▸ Material supplied:
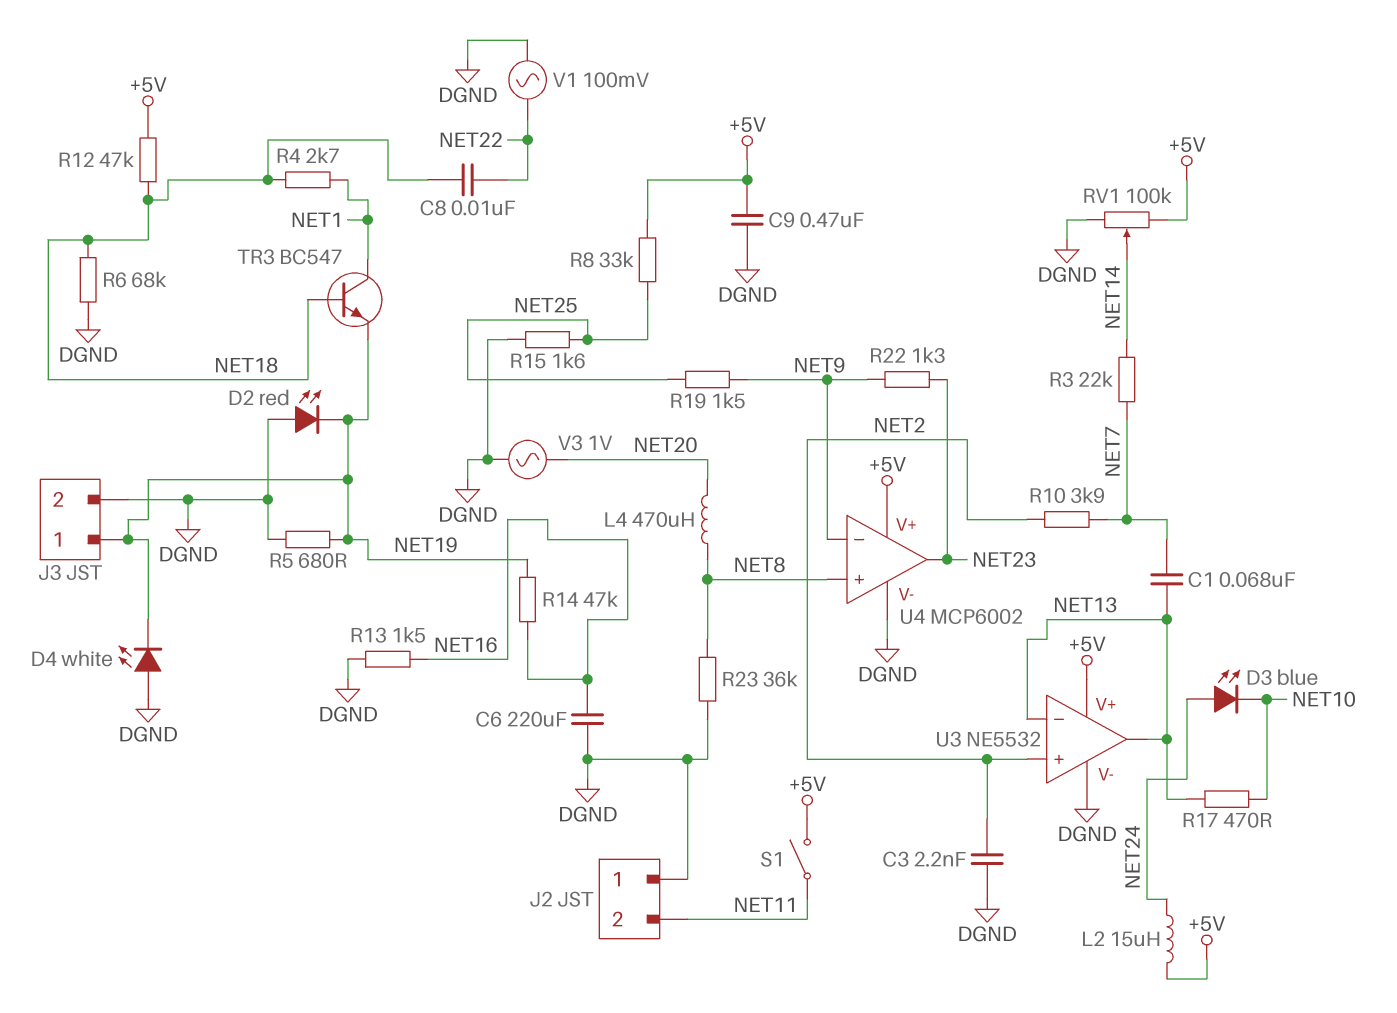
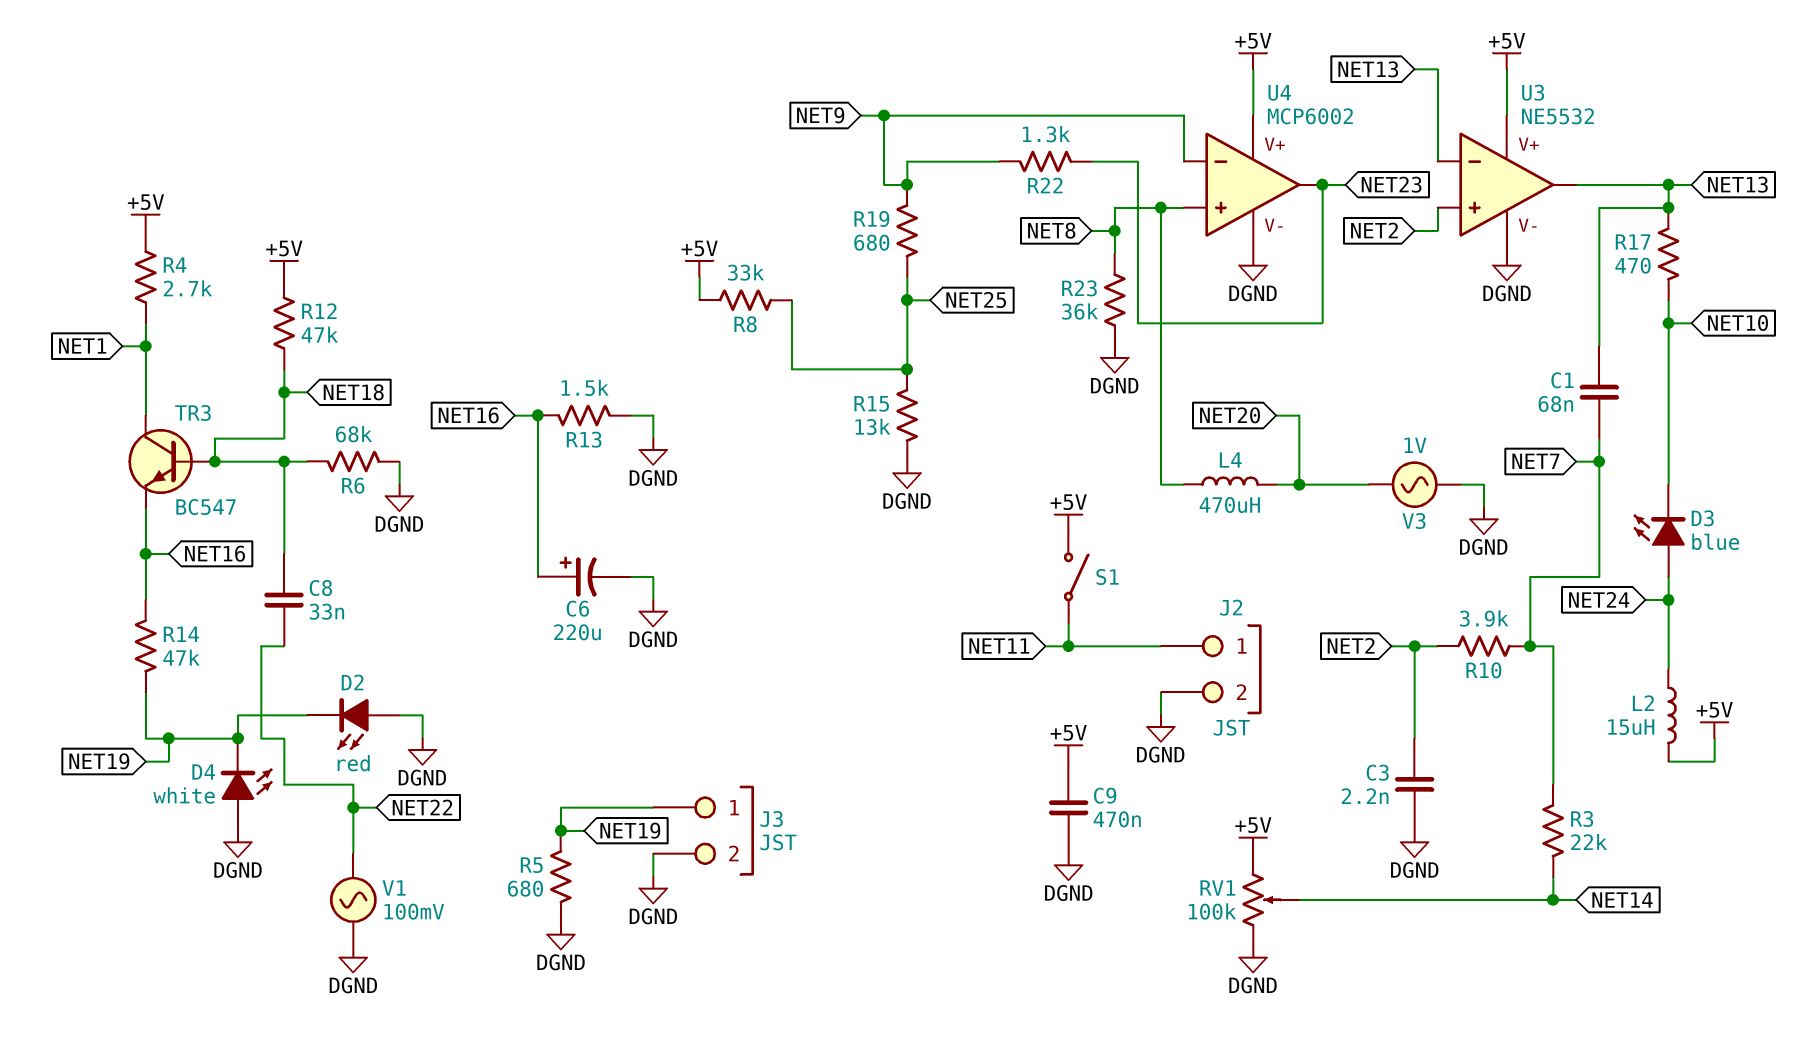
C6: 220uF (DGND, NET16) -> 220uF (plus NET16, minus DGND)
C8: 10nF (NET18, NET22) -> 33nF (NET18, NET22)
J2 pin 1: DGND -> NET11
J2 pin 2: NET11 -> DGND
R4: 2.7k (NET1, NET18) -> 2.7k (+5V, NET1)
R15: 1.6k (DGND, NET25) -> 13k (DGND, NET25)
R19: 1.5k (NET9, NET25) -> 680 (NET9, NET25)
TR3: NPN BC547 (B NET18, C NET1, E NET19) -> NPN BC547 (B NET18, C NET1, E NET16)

---

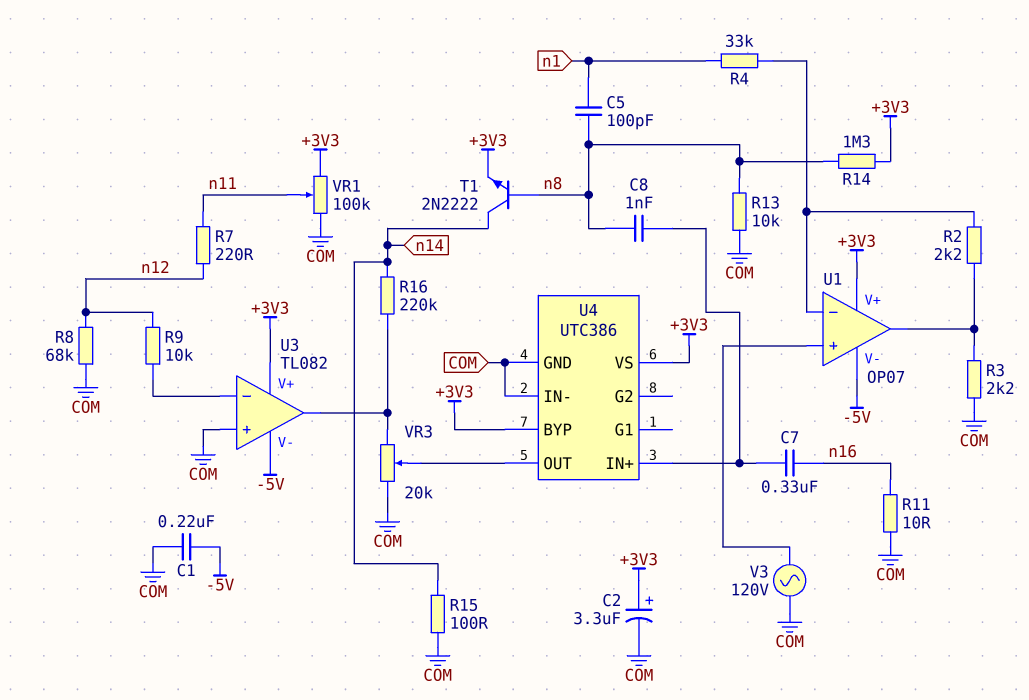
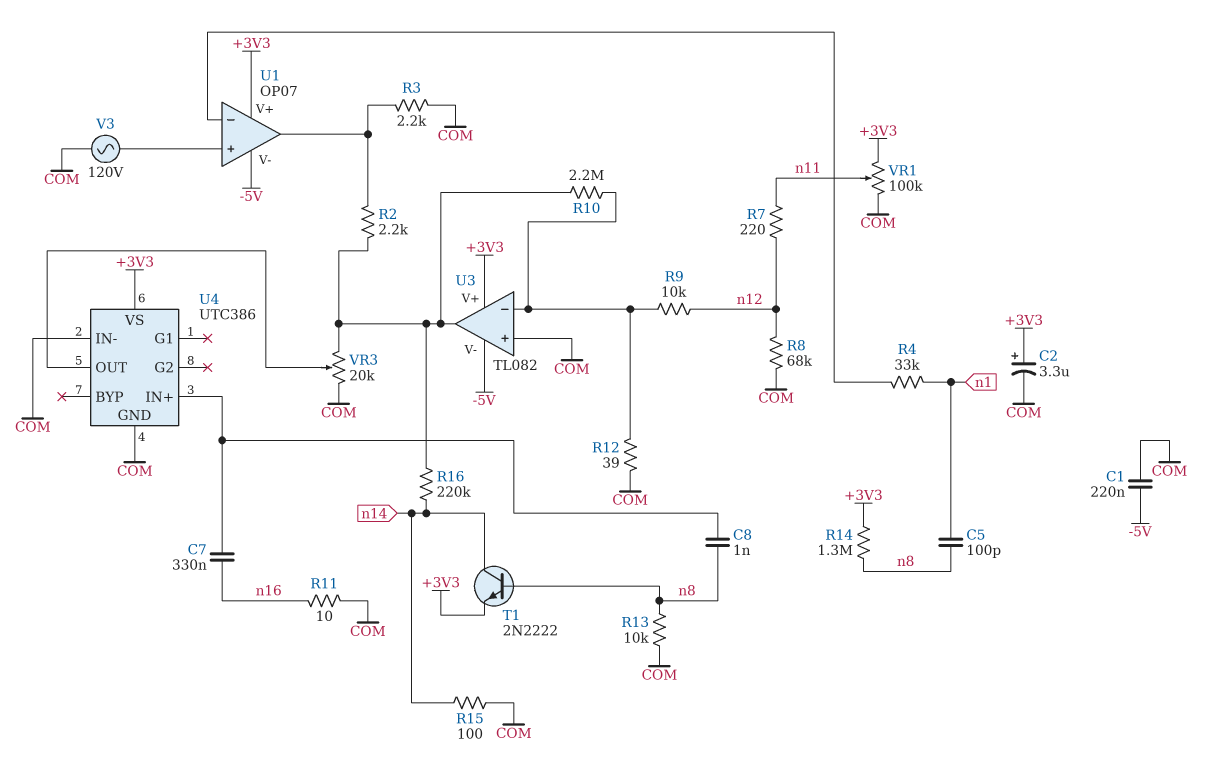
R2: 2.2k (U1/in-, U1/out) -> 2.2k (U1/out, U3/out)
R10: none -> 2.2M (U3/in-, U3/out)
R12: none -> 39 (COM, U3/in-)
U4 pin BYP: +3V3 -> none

---

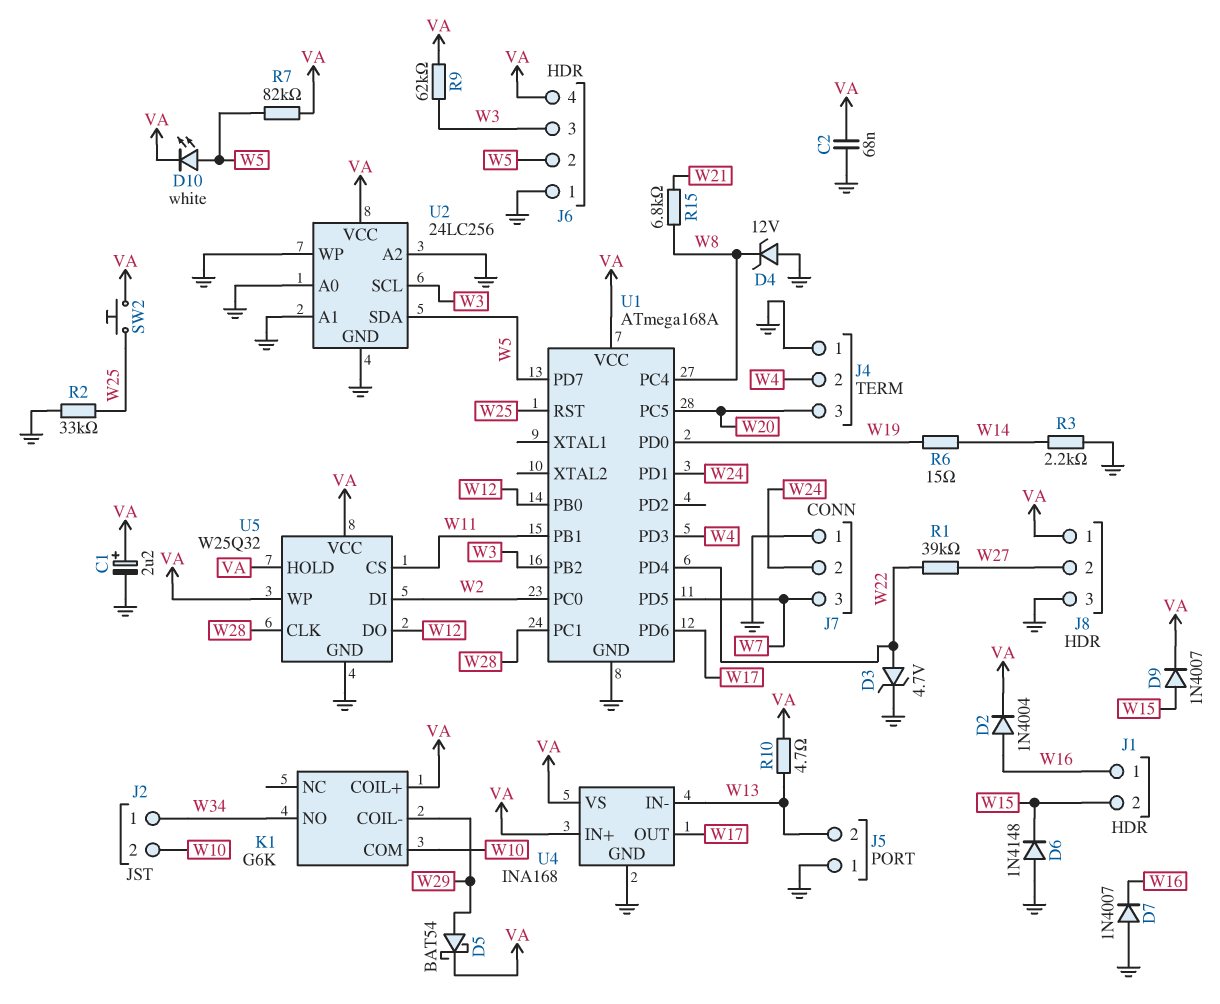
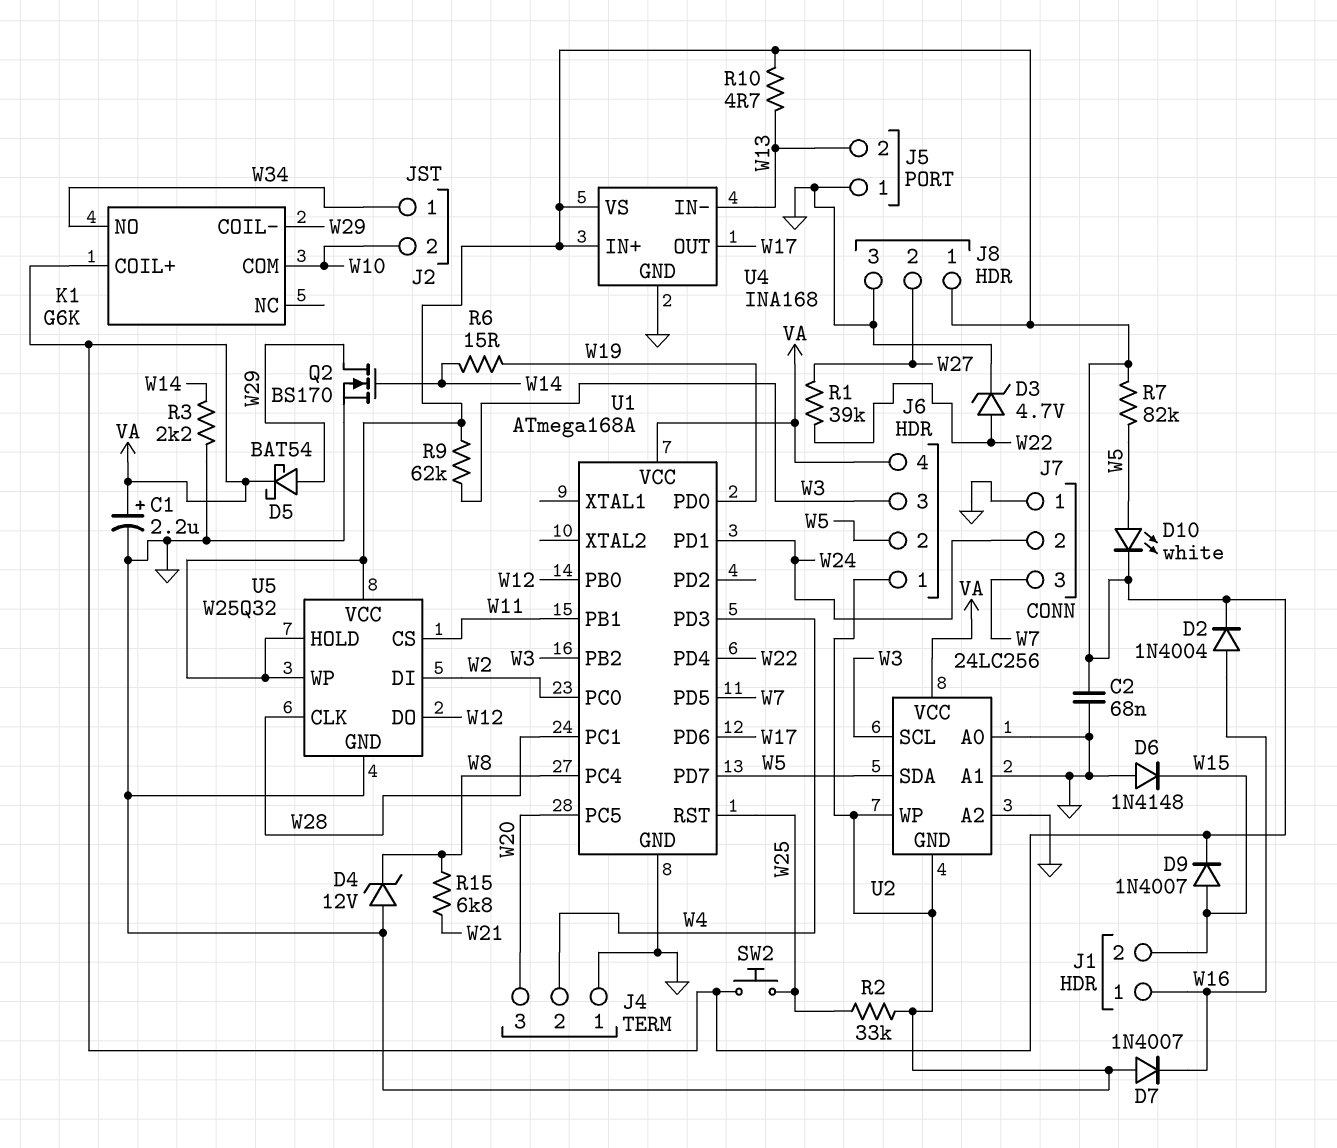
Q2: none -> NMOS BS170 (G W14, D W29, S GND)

▸ What to work on:
Would you please copy, word for word, everything above from the line containing "J2 pin 1: DGND -> NET11" down to the line containing "TR3: NPN BC547", those two lines included?

▸ The completed task:
J2 pin 1: DGND -> NET11
J2 pin 2: NET11 -> DGND
R4: 2.7k (NET1, NET18) -> 2.7k (+5V, NET1)
R15: 1.6k (DGND, NET25) -> 13k (DGND, NET25)
R19: 1.5k (NET9, NET25) -> 680 (NET9, NET25)
TR3: NPN BC547 (B NET18, C NET1, E NET19) -> NPN BC547 (B NET18, C NET1, E NET16)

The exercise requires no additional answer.